Could you transcribe every entry below exactly, leaving out the pictures?

____________________

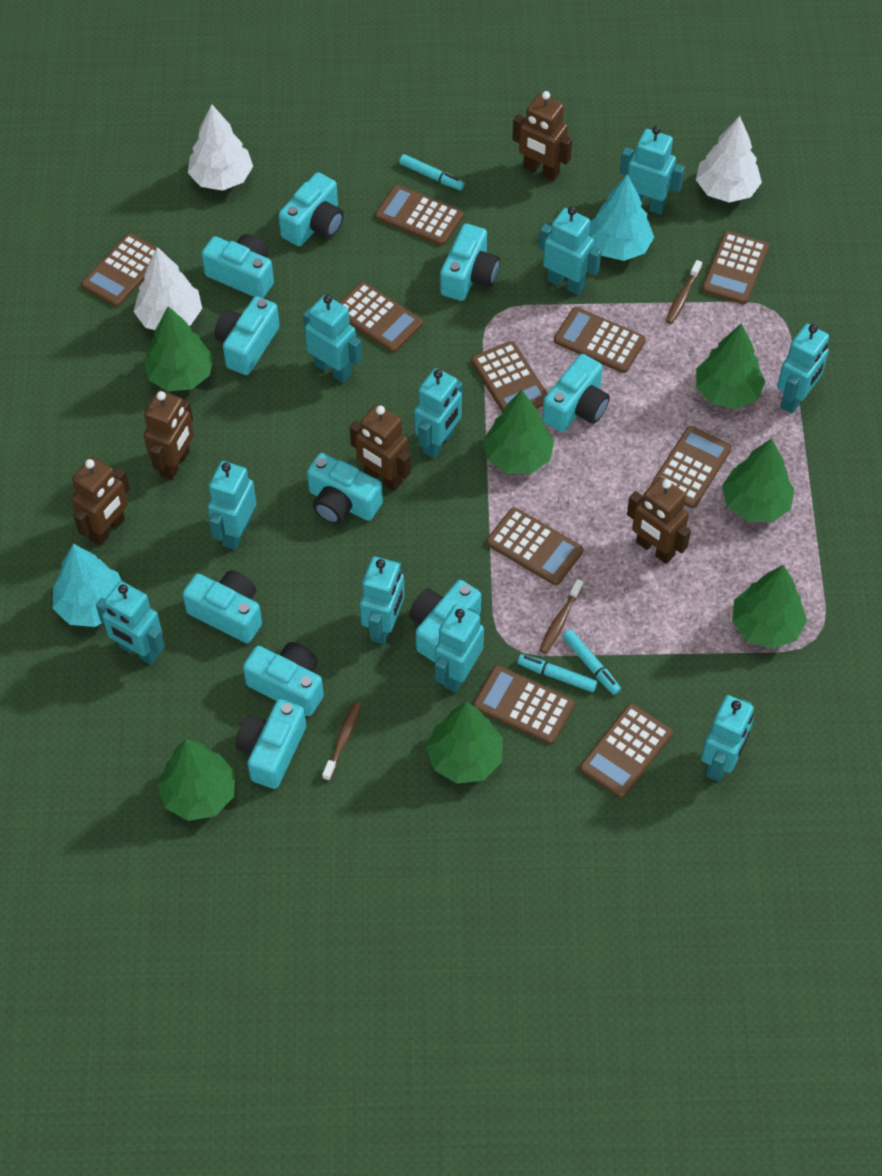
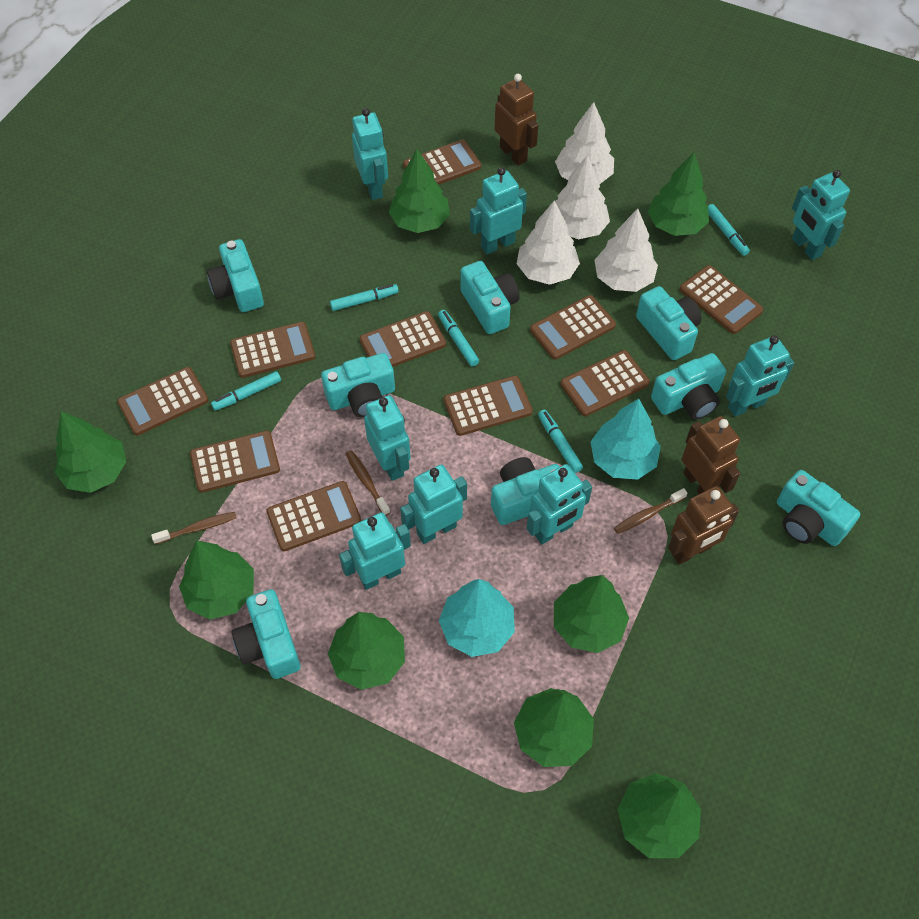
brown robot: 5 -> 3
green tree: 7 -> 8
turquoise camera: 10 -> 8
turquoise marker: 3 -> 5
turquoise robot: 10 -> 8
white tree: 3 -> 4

____________________

§ **RESPONSE TO THIS EXERCISE**
brown robot: 5 -> 3
green tree: 7 -> 8
turquoise camera: 10 -> 8
turquoise marker: 3 -> 5
turquoise robot: 10 -> 8
white tree: 3 -> 4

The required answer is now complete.